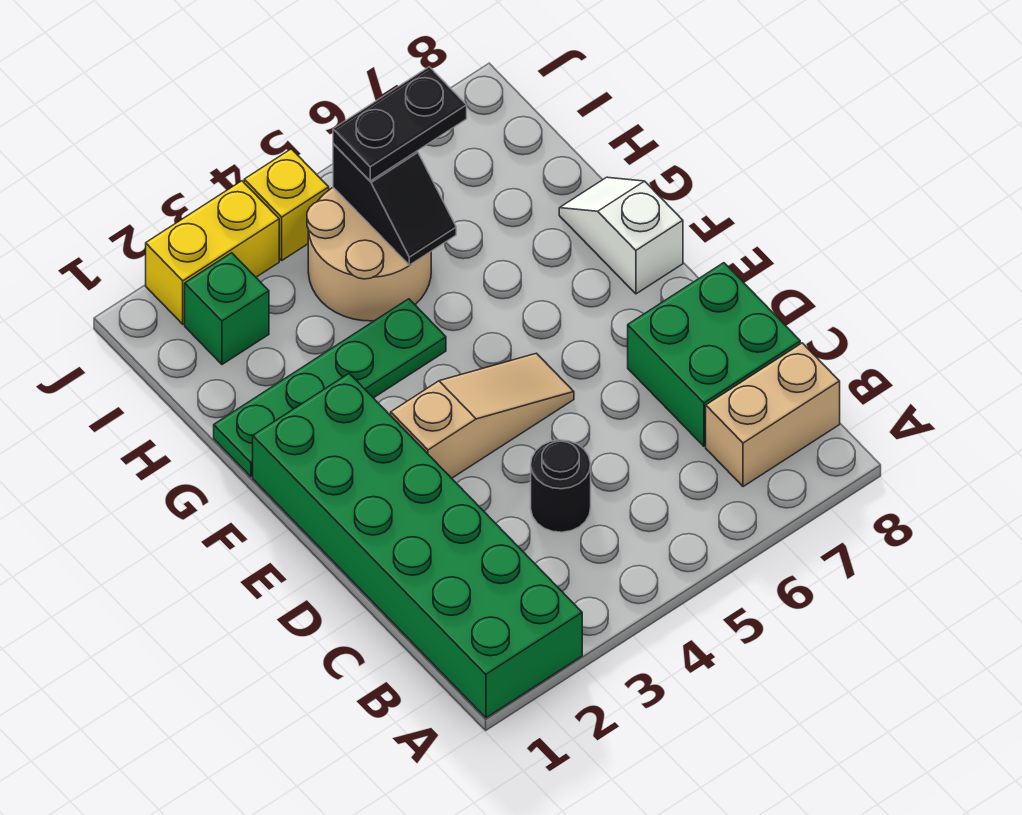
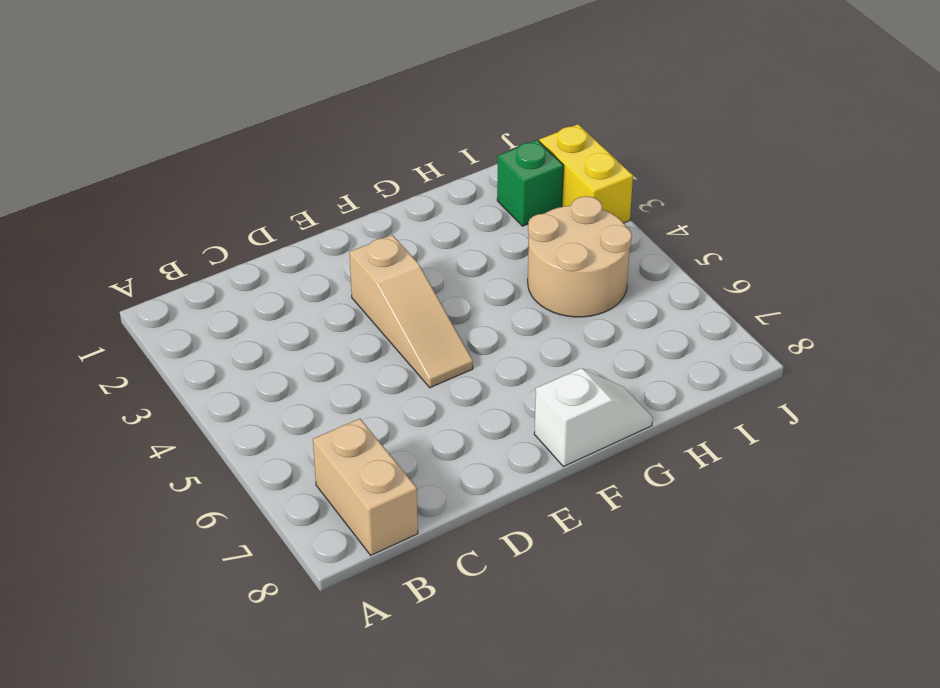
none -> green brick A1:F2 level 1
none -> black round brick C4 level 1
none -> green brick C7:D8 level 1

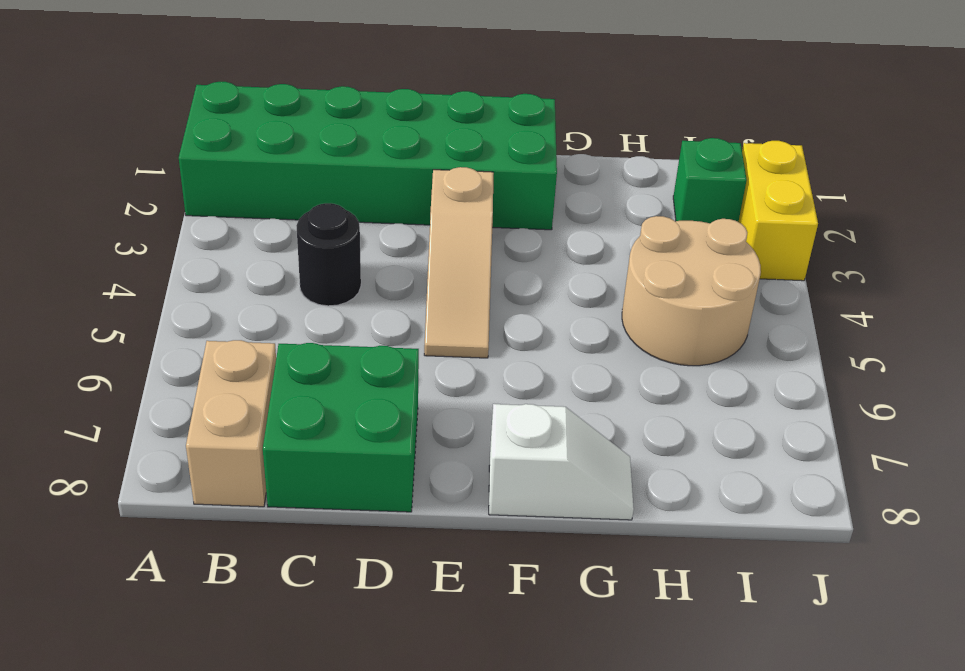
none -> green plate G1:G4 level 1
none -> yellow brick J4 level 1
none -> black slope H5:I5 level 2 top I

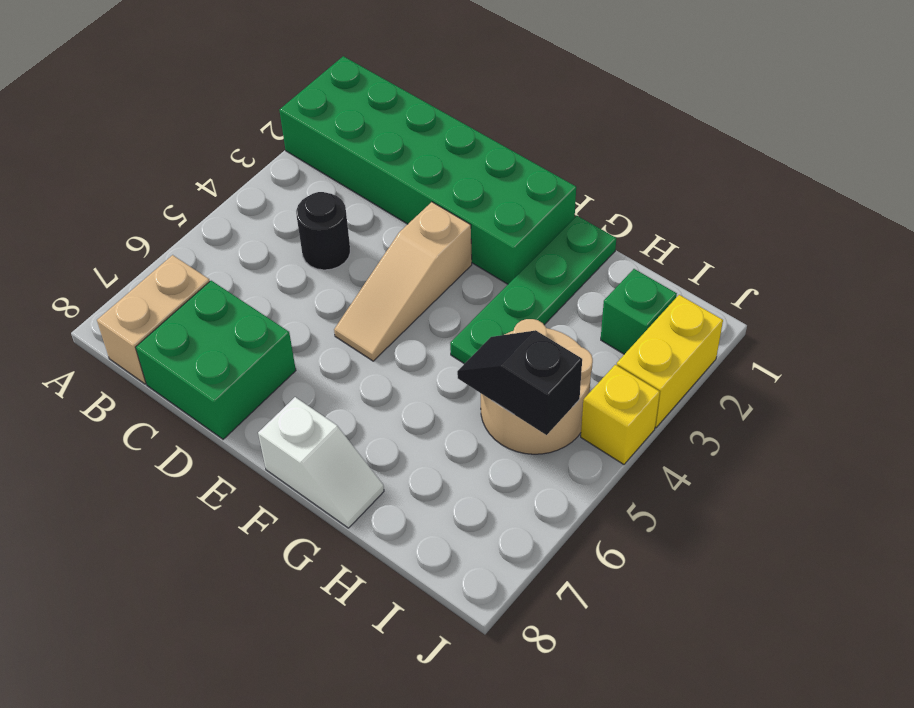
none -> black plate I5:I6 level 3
################
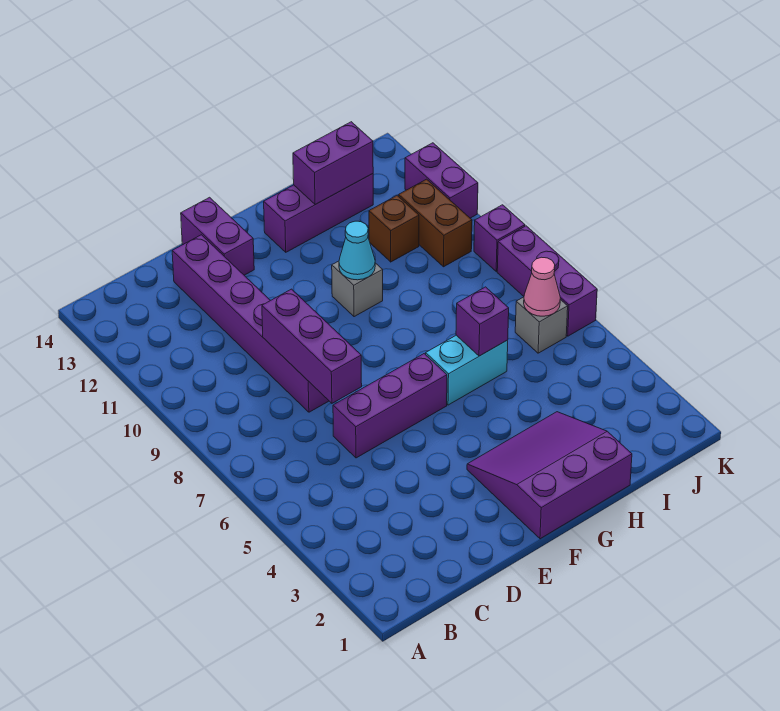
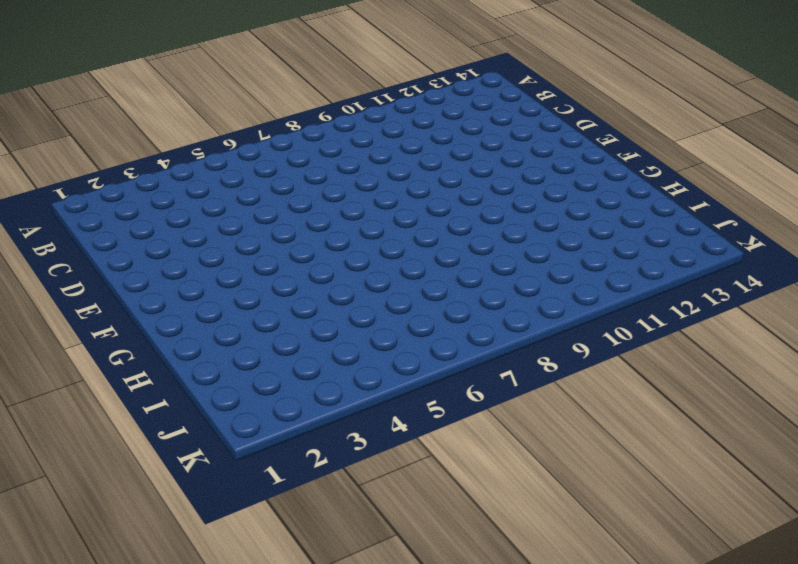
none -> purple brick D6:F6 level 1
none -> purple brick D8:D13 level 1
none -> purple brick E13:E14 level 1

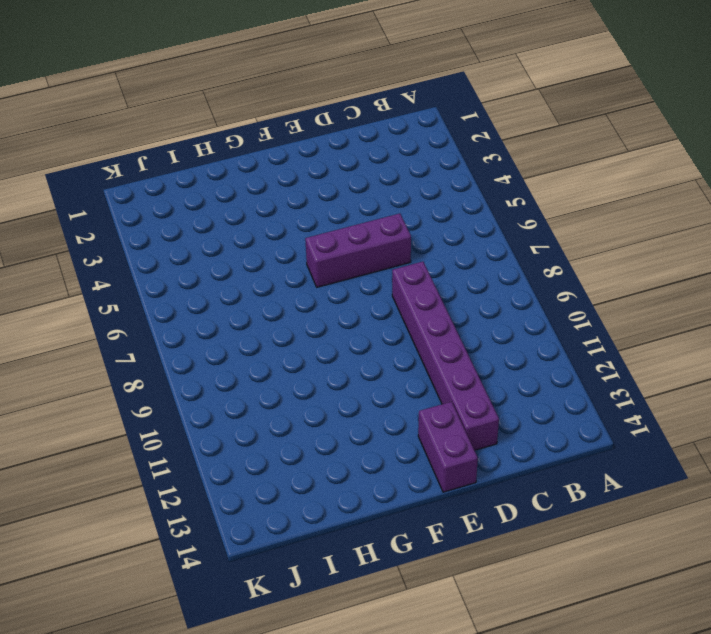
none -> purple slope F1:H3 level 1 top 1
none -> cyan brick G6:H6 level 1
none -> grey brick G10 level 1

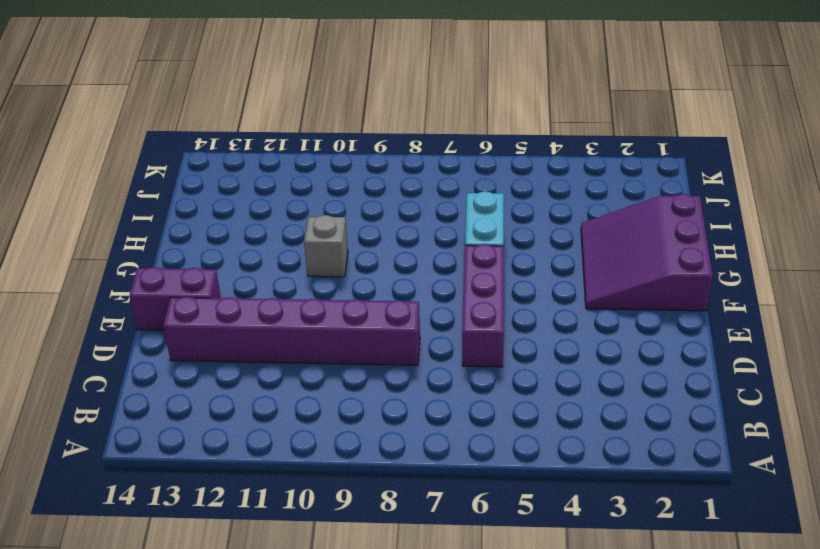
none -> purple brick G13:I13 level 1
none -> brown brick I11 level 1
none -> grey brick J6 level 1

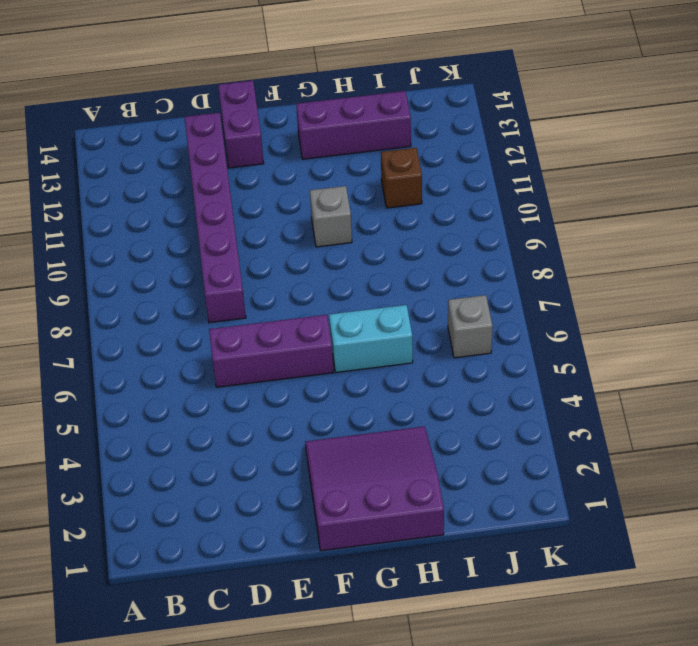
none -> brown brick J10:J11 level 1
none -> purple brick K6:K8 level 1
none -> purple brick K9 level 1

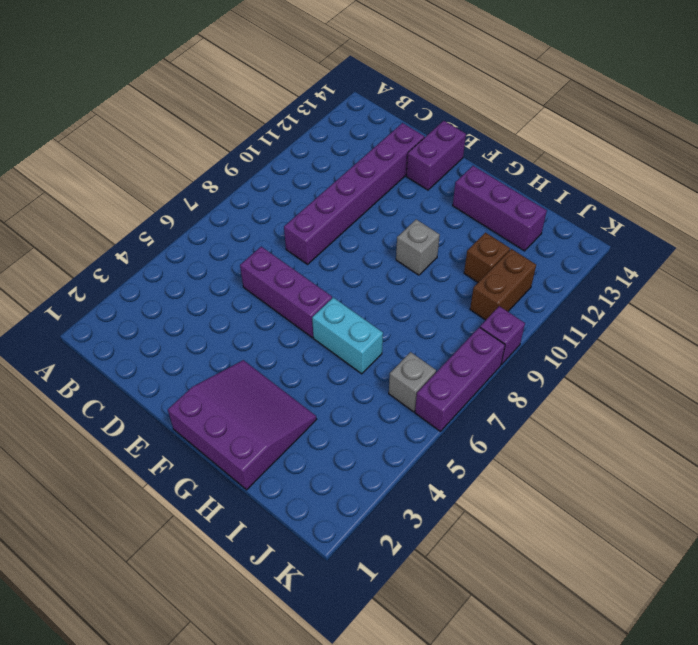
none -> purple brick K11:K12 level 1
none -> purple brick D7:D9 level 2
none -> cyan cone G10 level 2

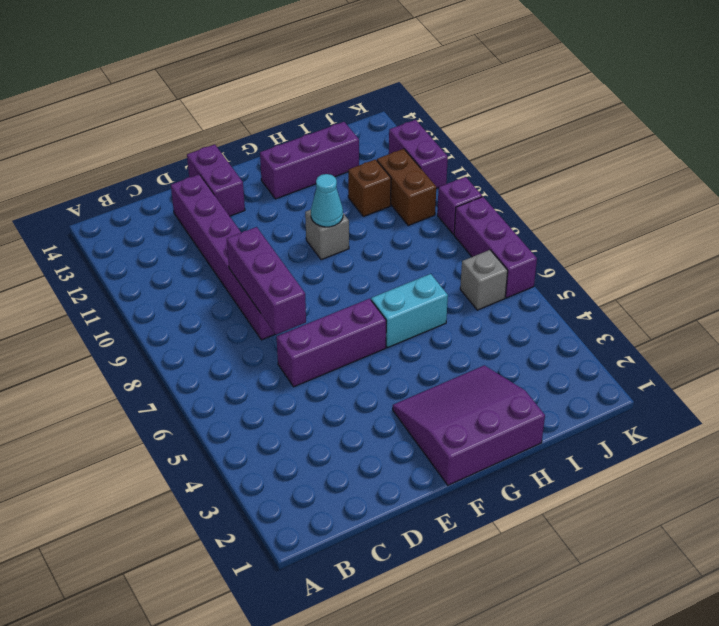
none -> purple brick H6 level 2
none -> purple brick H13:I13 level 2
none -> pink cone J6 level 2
################
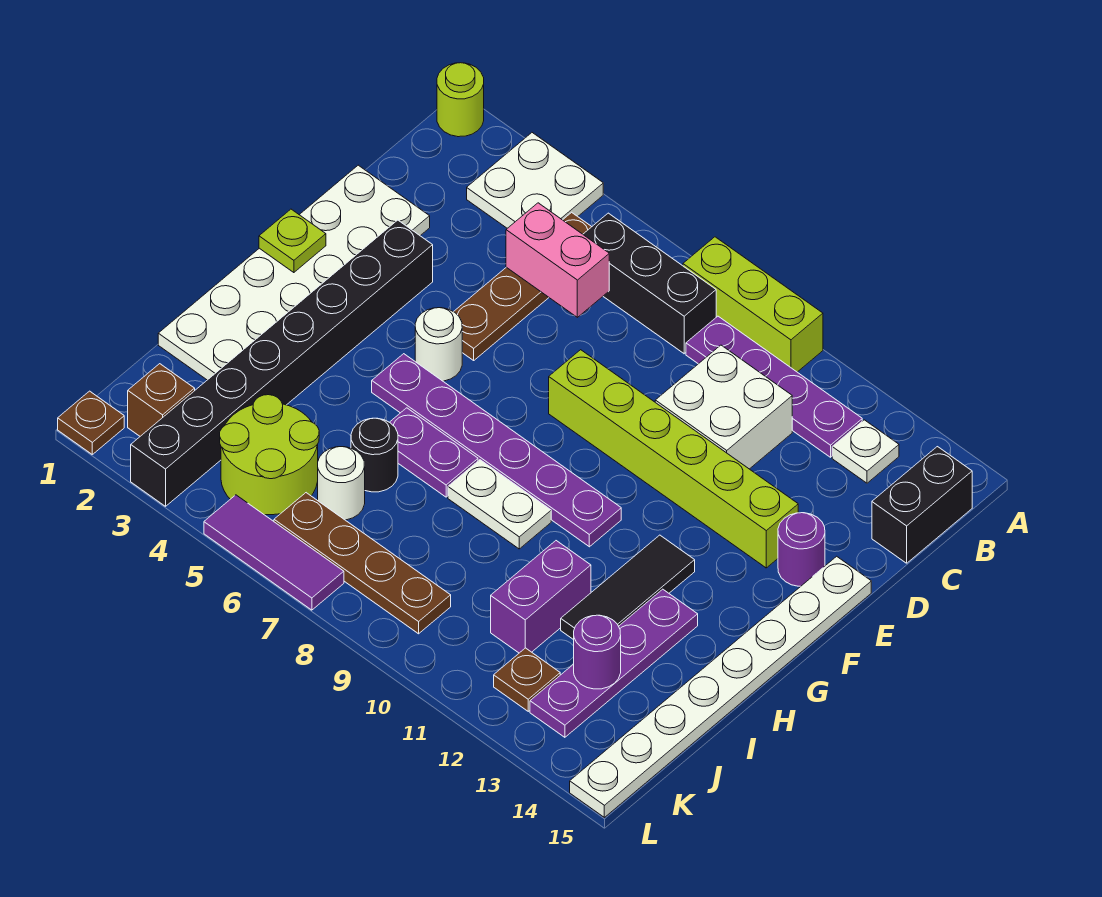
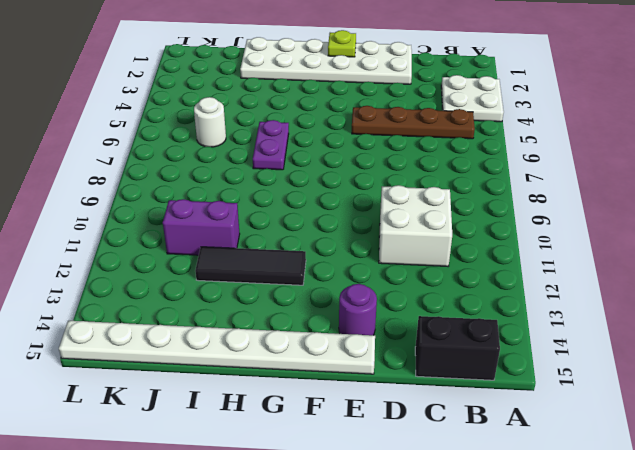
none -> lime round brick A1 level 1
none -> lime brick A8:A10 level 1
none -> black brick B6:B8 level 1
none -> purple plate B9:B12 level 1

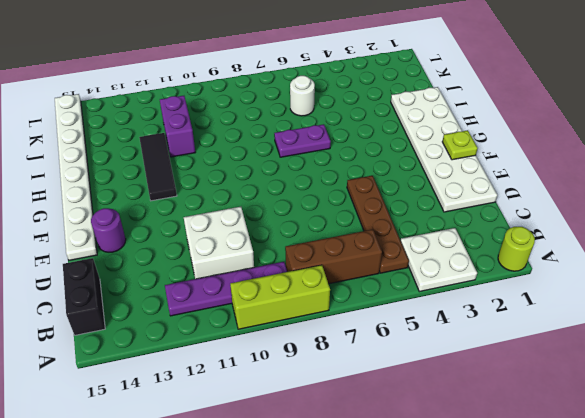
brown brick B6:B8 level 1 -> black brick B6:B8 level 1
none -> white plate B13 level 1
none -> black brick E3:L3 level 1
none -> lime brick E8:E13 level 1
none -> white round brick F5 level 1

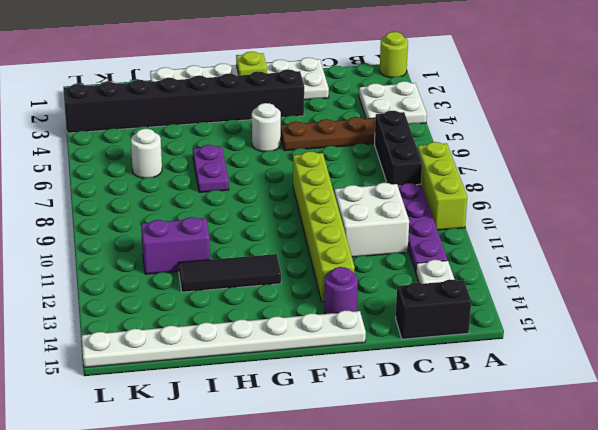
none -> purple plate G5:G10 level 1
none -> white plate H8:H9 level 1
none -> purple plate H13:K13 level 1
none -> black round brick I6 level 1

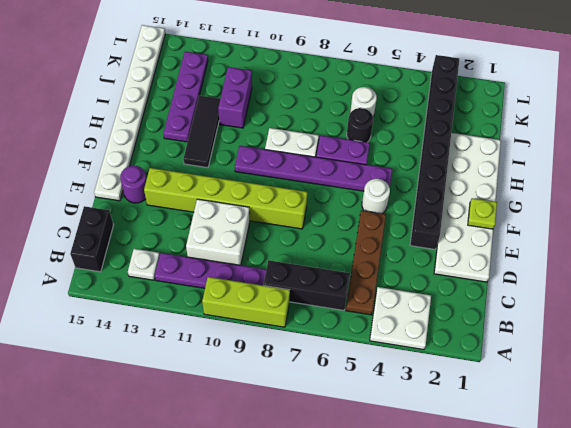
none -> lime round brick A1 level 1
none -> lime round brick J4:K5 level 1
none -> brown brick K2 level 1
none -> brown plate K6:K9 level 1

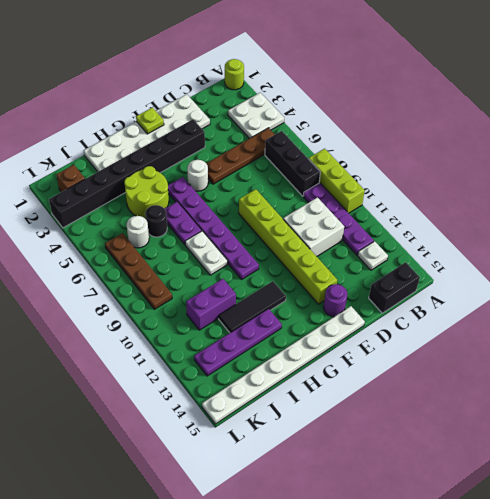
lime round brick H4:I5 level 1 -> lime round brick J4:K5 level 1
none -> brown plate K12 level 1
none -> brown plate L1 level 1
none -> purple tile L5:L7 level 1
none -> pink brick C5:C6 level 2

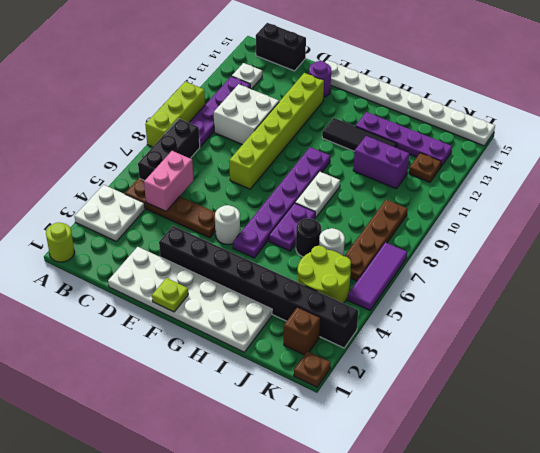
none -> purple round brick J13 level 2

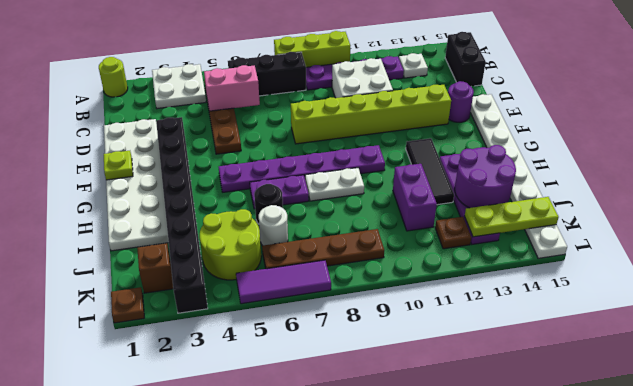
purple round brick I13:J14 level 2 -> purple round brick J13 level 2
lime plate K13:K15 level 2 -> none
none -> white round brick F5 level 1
################
Respond with the exact lines above running from the one containing "none -> green brick A1:F2 level 1" to the one containing "none -> black plate I5:I6 level 3", both ends kept and no pictures included.

none -> green brick A1:F2 level 1
none -> black round brick C4 level 1
none -> green brick C7:D8 level 1

none -> green plate G1:G4 level 1
none -> yellow brick J4 level 1
none -> black slope H5:I5 level 2 top I

none -> black plate I5:I6 level 3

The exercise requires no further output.